Collection entries
**********

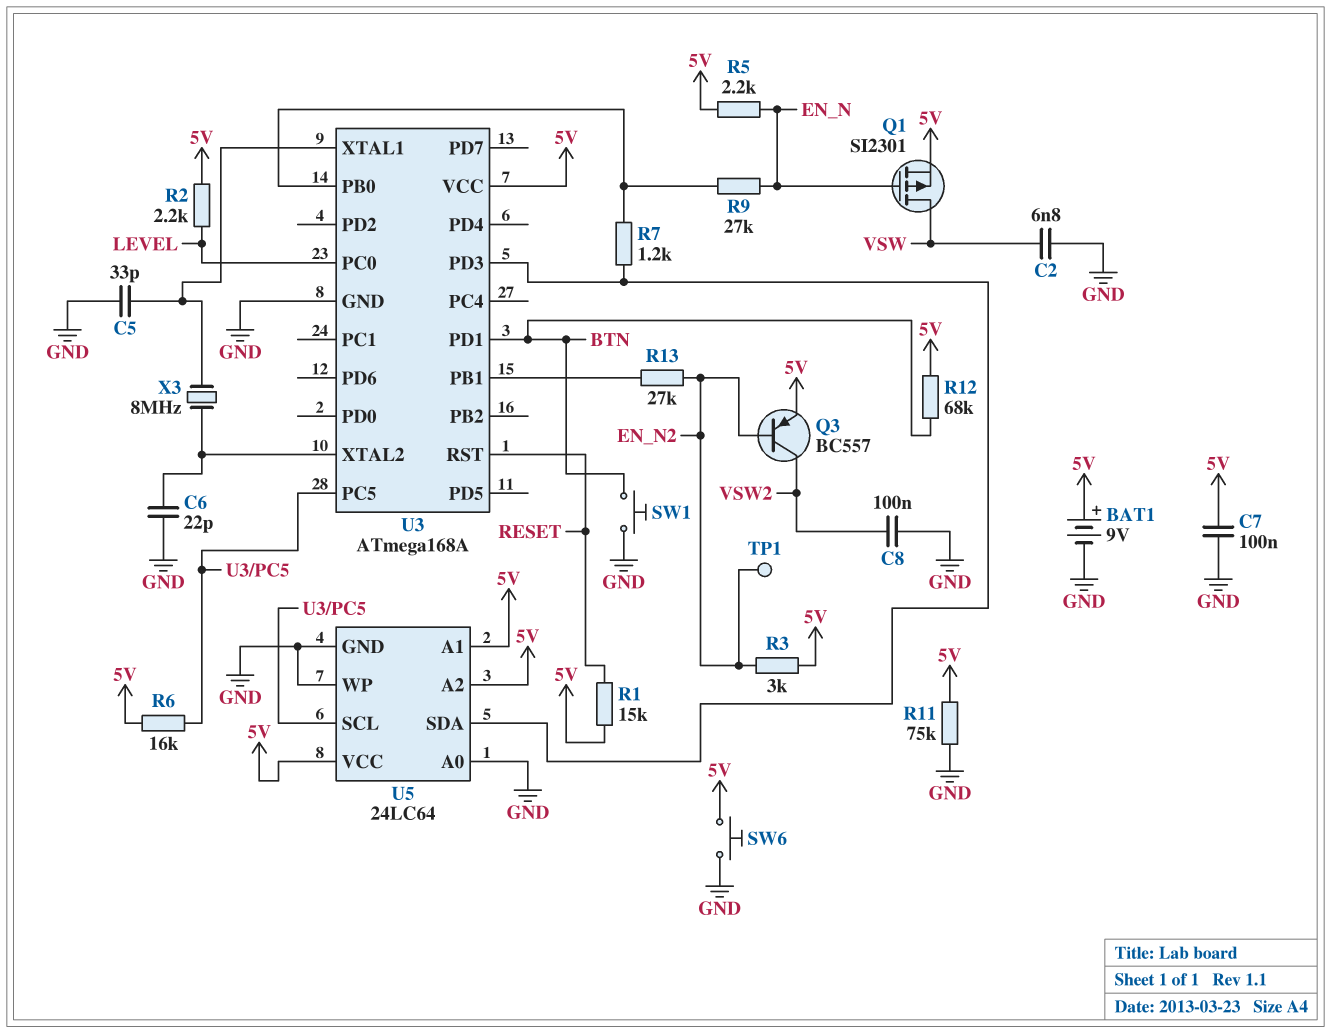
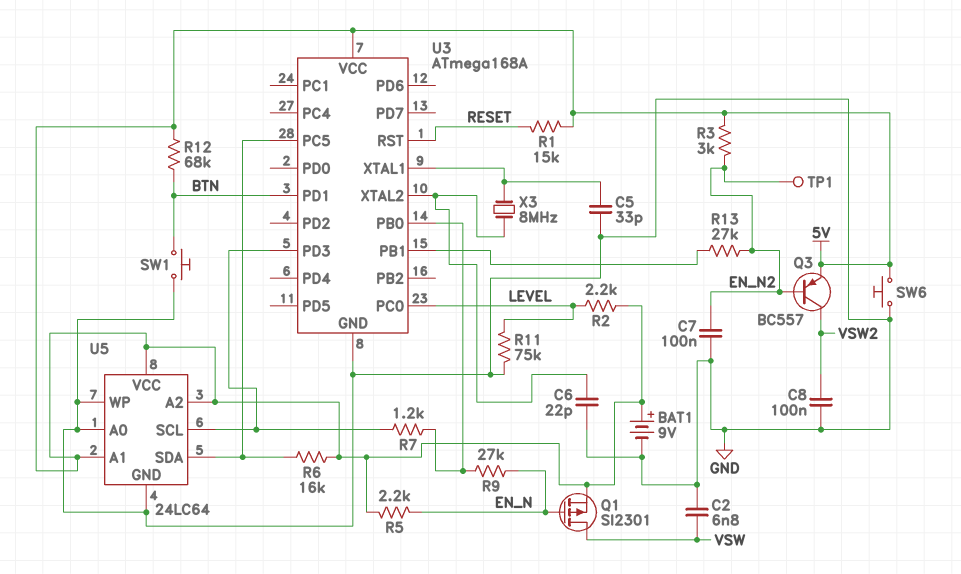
C7: 100nF (5V, GND) -> 100nF (EN_N2, GND)
R11: 75k (5V, GND) -> 75k (GND, LEVEL)
U5 pin SCL: U3/PC5 -> U3/PD3
U5 pin SDA: U3/PD3 -> U3/PC5

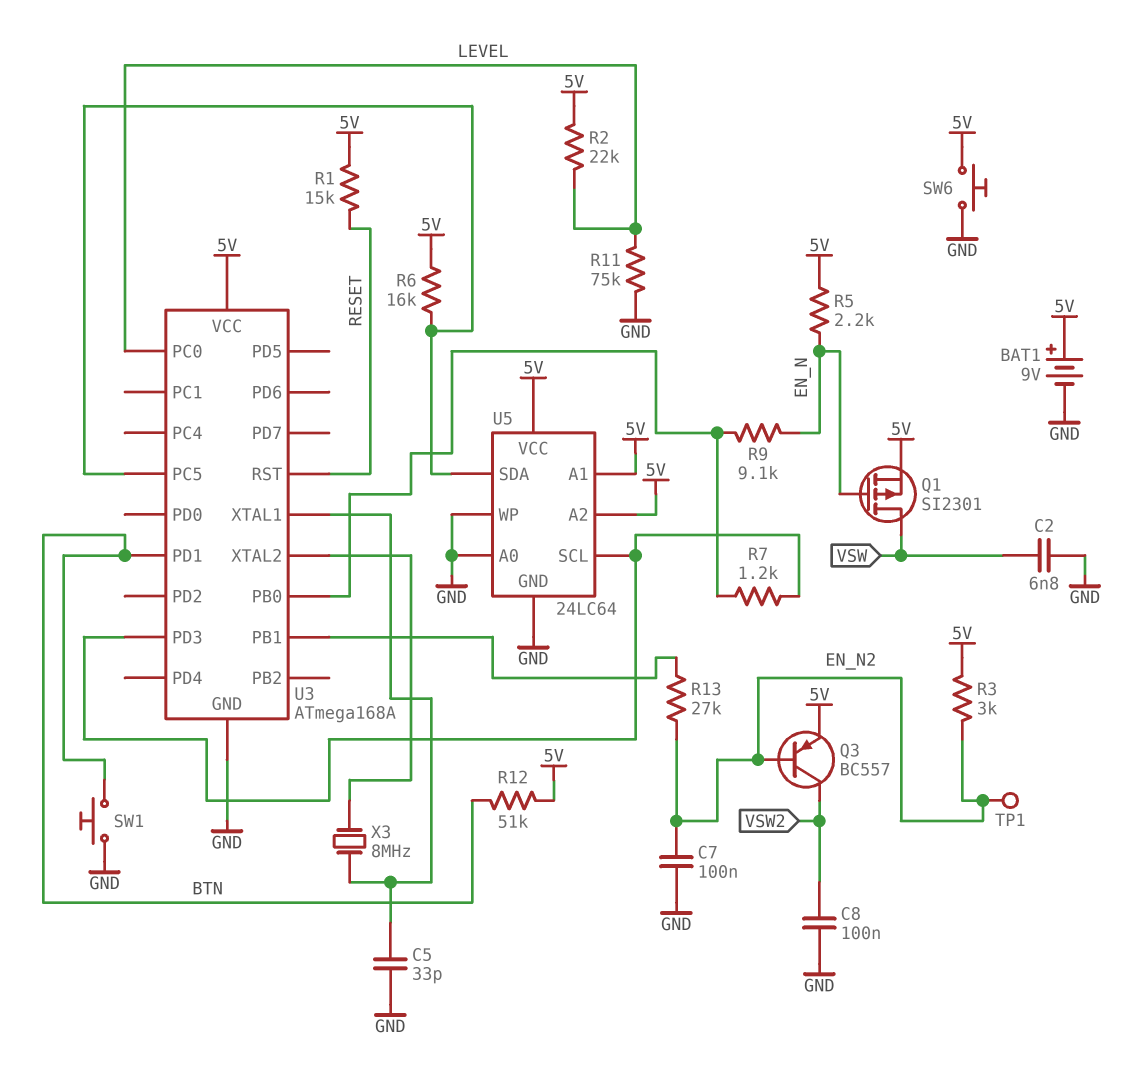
C6: 22pF (GND, U3/XTAL2) -> none
R2: 2.2k (5V, LEVEL) -> 22k (5V, LEVEL)
R9: 27k (EN_N, U3/PB0) -> 9.1k (EN_N, U3/PB0)
R12: 68k (5V, BTN) -> 51k (5V, BTN)

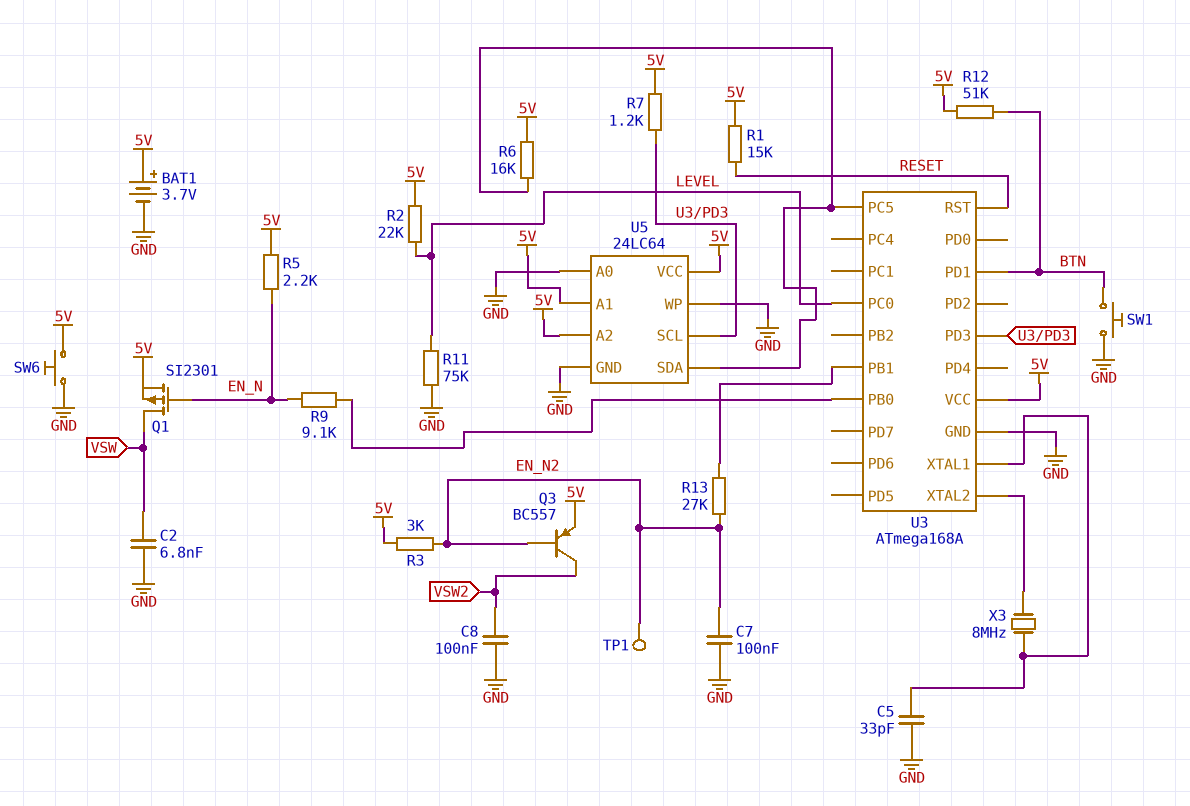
BAT1: 9V (plus 5V, minus GND) -> 3.7V (plus 5V, minus GND)
R7: 1.2k (U3/PB0, U3/PD3) -> 1.2k (5V, U3/PD3)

**********

# What is required
Exact copy, pictures omitted: every line from the one holding "R12: 68k (5V, BTN) -> 51k (5V, BTN)" through the last line of the data above, and nothing else.

# Written response
R12: 68k (5V, BTN) -> 51k (5V, BTN)

BAT1: 9V (plus 5V, minus GND) -> 3.7V (plus 5V, minus GND)
R7: 1.2k (U3/PB0, U3/PD3) -> 1.2k (5V, U3/PD3)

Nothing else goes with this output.